MATERIAL PROVIDED:
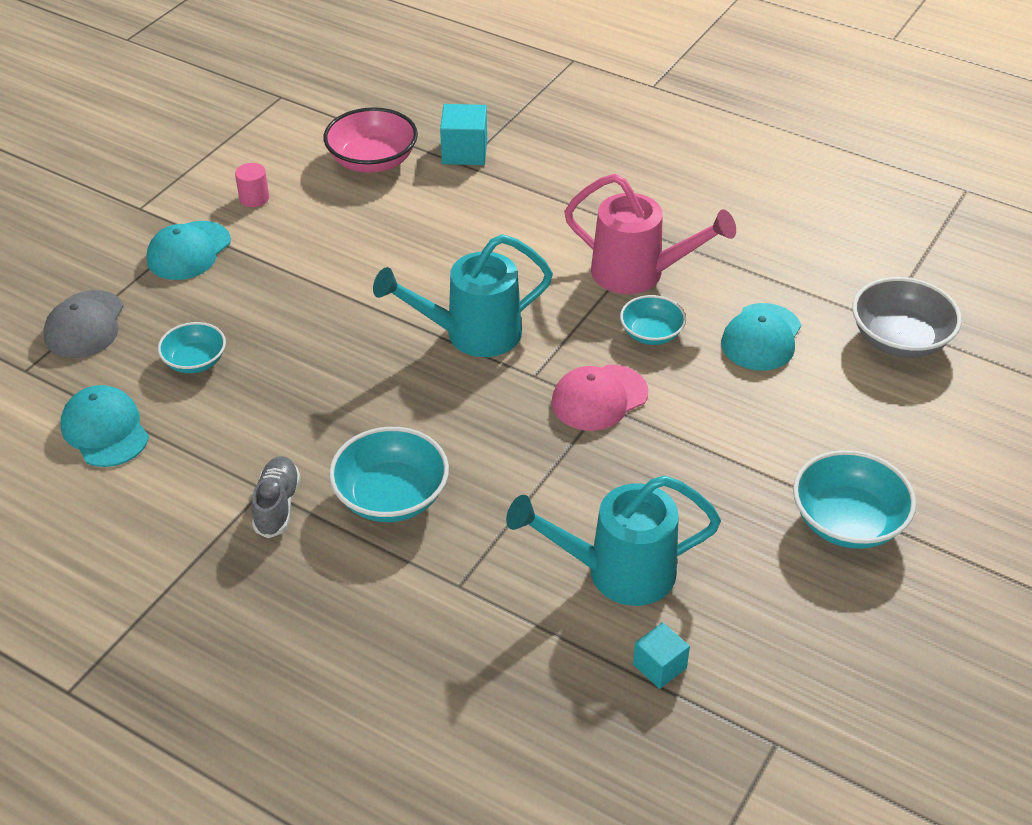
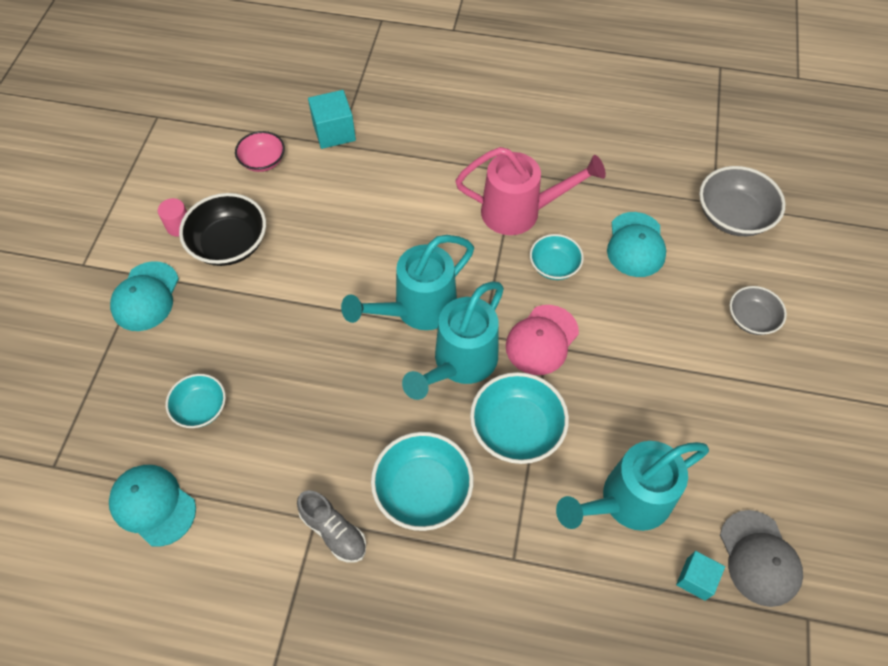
camera: 20 degrees left, 15 degrees up
(85, 325) = (86, 401): grey cap -> grey cap (759, 558)
(277, 505) = (334, 531): grey shoe -> grey shoe turned 150 degrees clockwise
(298, 226) = (229, 244): none -> black bowl
(372, 161) = (263, 161): pink bowl -> pink bowl, size x0.62
(494, 395) = (460, 363): none -> turquoise watering can
(847, 521) = (769, 395): turquoise bowl -> turquoise bowl (516, 429)
(866, 443) = (751, 319): none -> grey bowl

WHAT THIS TASK INVOLVES:
All lines from the one with "(298, 226) = (229, 244): none -> black bowl" to the end of the listing are to be printed exactly as given, both ends included.

ANSWER BOX:
(298, 226) = (229, 244): none -> black bowl
(372, 161) = (263, 161): pink bowl -> pink bowl, size x0.62
(494, 395) = (460, 363): none -> turquoise watering can
(847, 521) = (769, 395): turquoise bowl -> turquoise bowl (516, 429)
(866, 443) = (751, 319): none -> grey bowl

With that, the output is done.